*** Begin section ***

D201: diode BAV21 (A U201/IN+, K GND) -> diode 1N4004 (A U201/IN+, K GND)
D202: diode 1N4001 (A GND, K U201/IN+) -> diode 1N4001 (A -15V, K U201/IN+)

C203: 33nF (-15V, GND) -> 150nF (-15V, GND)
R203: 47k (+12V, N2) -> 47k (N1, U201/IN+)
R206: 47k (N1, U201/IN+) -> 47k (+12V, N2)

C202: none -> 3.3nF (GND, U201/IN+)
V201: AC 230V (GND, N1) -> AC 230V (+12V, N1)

*** End section ***
*** Begin section ***

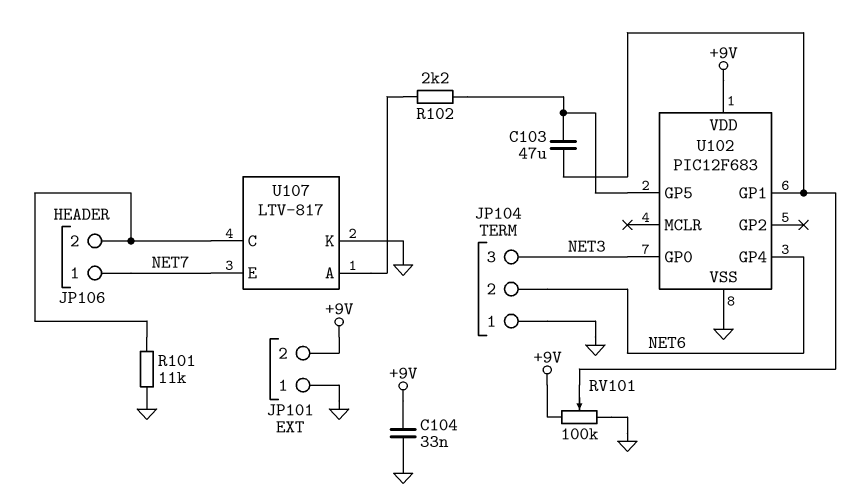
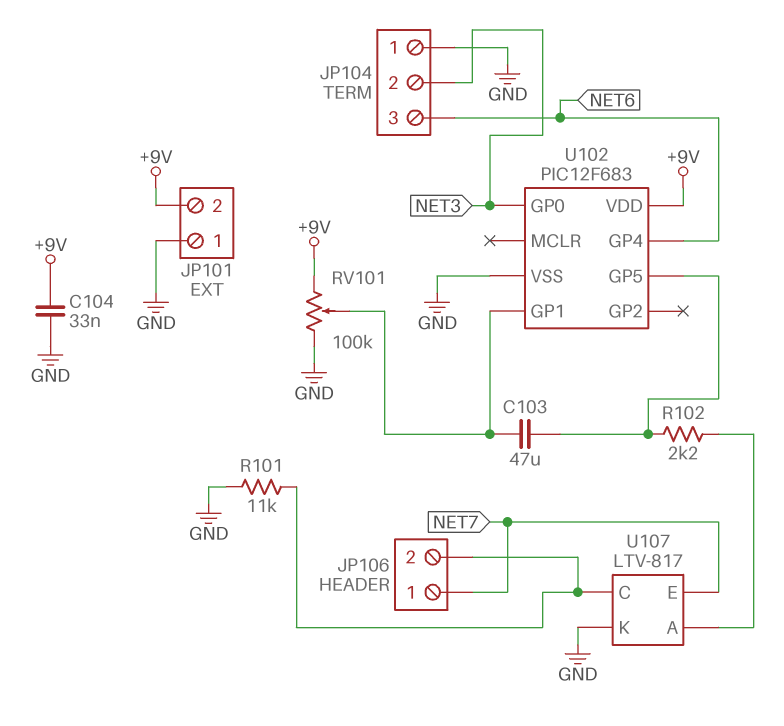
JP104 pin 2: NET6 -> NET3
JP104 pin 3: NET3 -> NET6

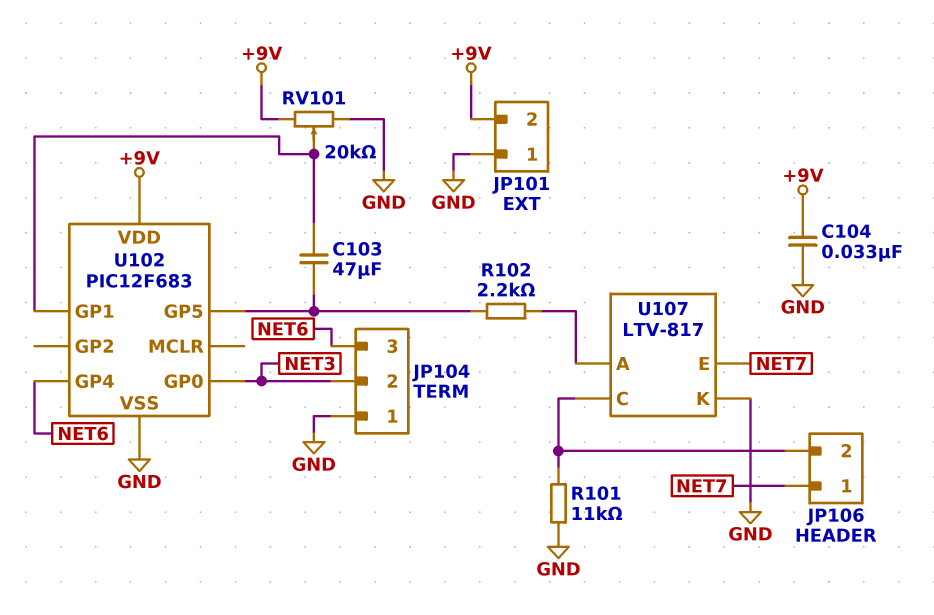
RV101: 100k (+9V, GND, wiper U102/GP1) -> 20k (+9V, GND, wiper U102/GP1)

*** End section ***

**Your task**
Above are the entries. Copy exactly the part that opens with the line containing "R206: 47k (N1, U201/IN+) -> 47k (+12V, N2)" and closes with the line containing "V201: AC 230V (GND, N1) -> AC 230V (+12V, N1)", and no more.

**Your solution**
R206: 47k (N1, U201/IN+) -> 47k (+12V, N2)

C202: none -> 3.3nF (GND, U201/IN+)
V201: AC 230V (GND, N1) -> AC 230V (+12V, N1)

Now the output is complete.